RECORDED INFORMATION
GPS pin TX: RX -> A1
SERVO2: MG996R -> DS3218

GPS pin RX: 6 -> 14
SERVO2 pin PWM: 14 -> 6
* * *
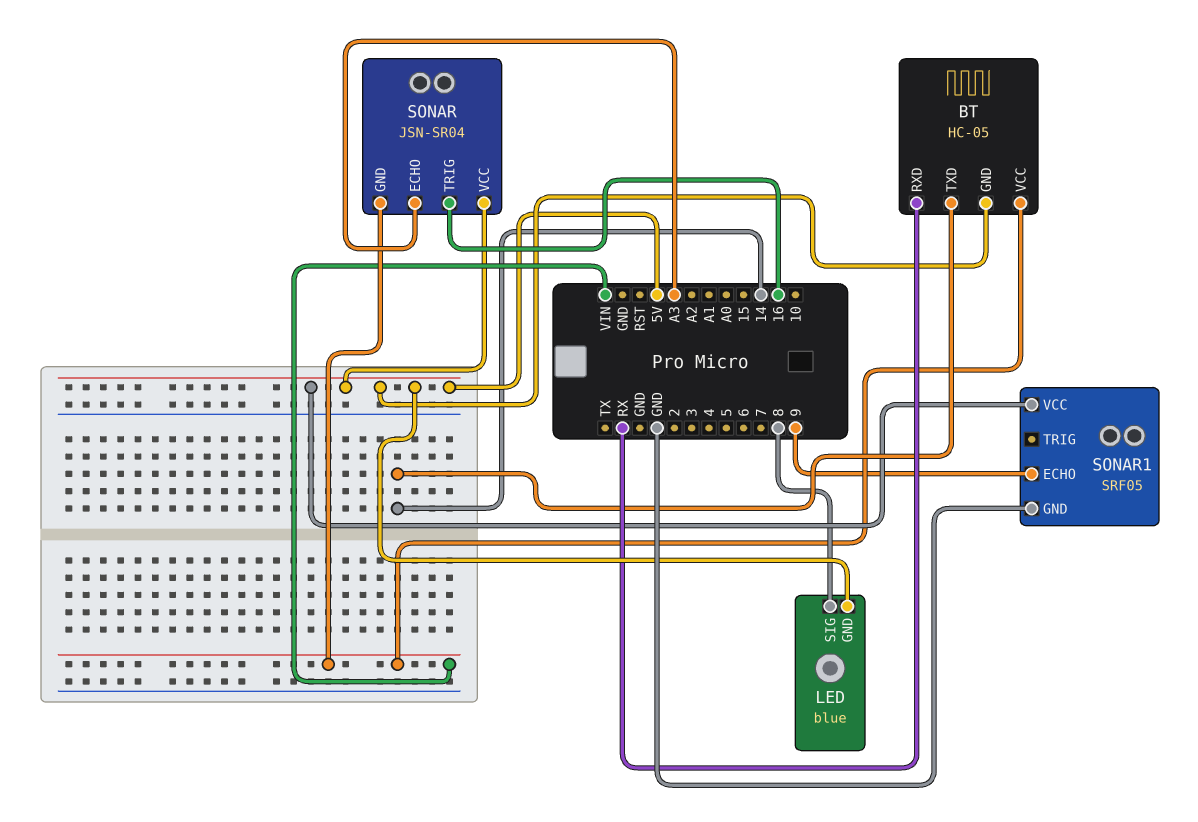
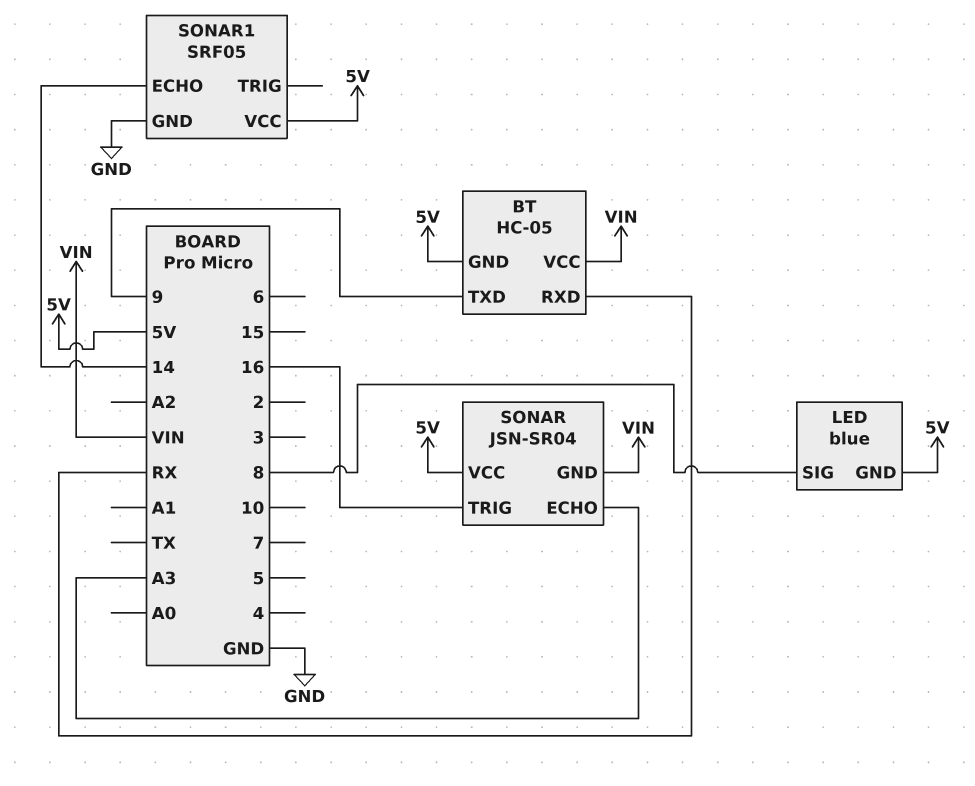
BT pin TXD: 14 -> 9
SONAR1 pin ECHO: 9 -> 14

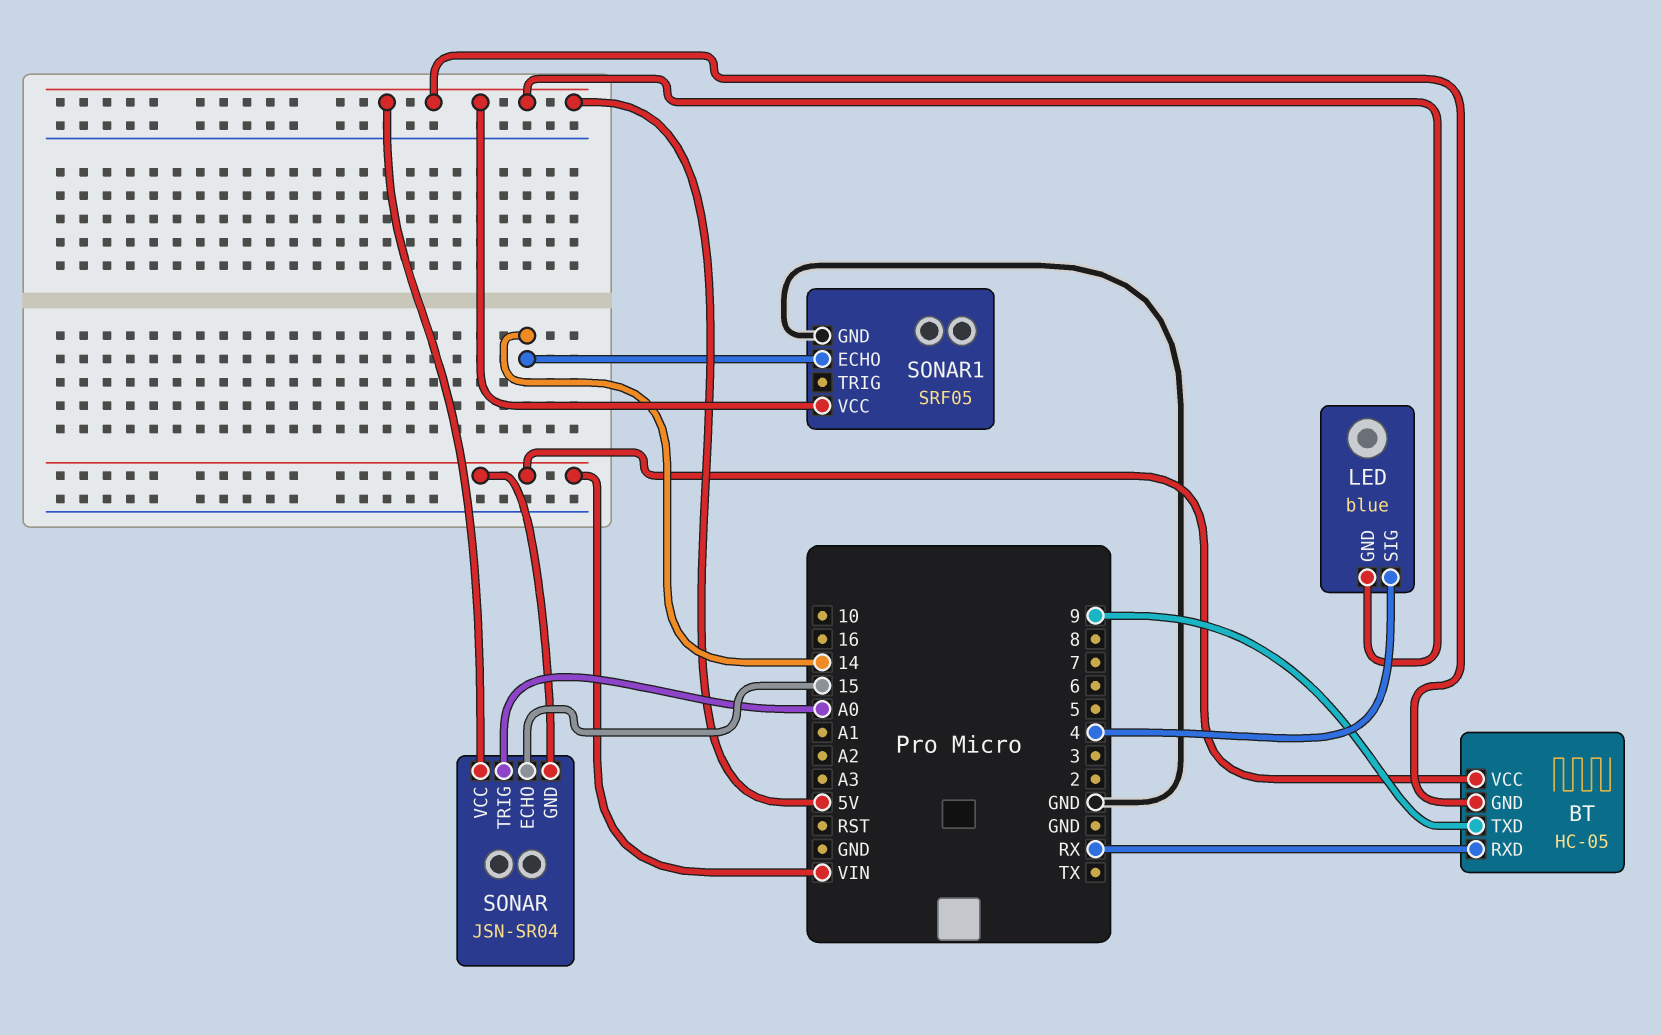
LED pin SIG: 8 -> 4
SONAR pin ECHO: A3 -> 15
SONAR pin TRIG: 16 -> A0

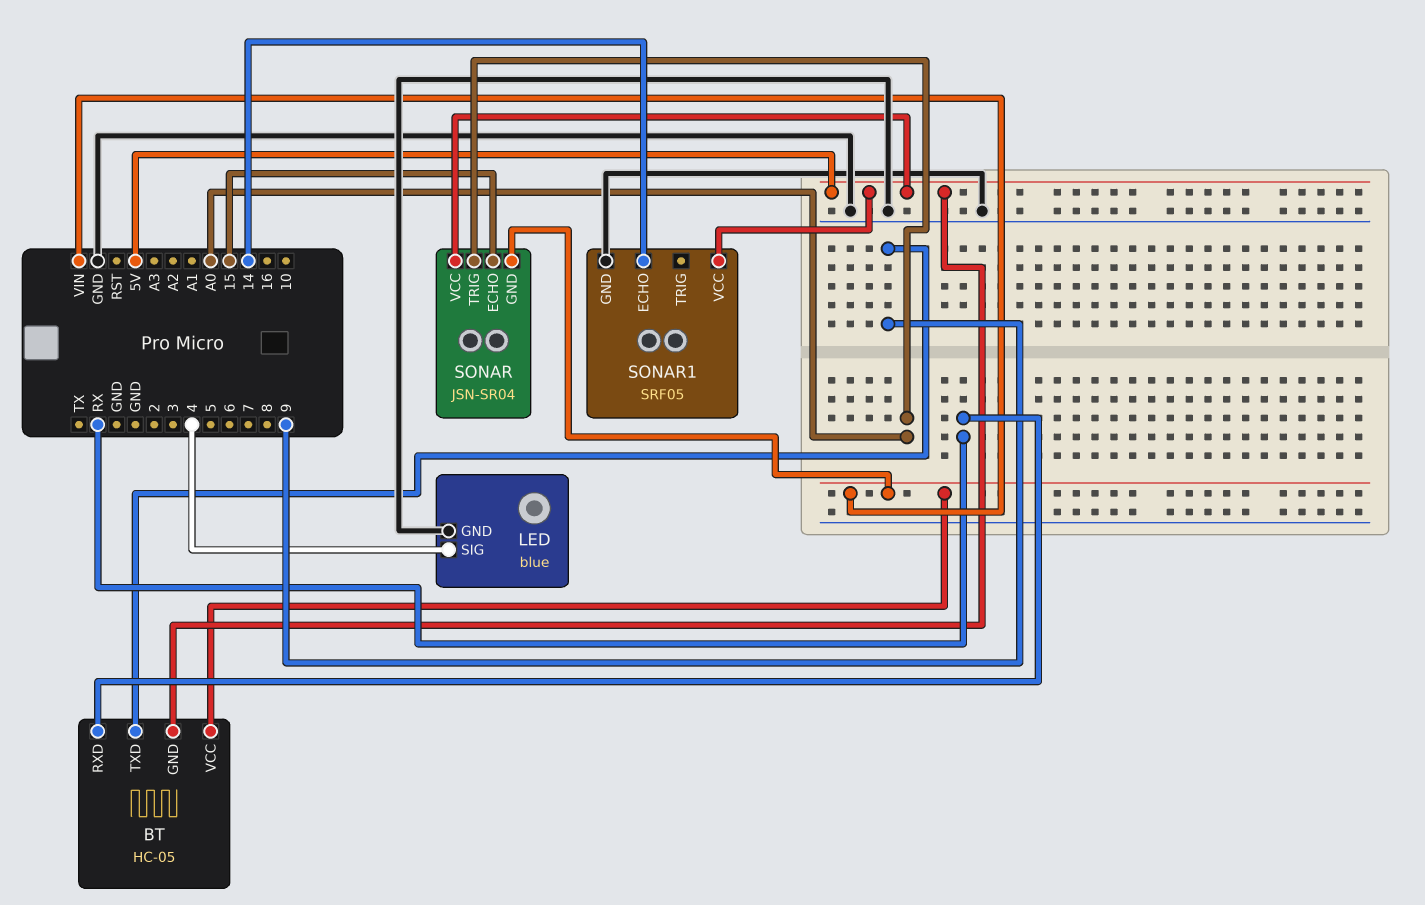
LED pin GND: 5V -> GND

WHAT THE TASK ASKS
Repeat exactly, and only, the entries from the line with "BT pin TXD: 14 -> 9" through the line with "LED pin GND: 5V -> GND". Pictures are skipped.

EXPECTED OUTPUT
BT pin TXD: 14 -> 9
SONAR1 pin ECHO: 9 -> 14

LED pin SIG: 8 -> 4
SONAR pin ECHO: A3 -> 15
SONAR pin TRIG: 16 -> A0

LED pin GND: 5V -> GND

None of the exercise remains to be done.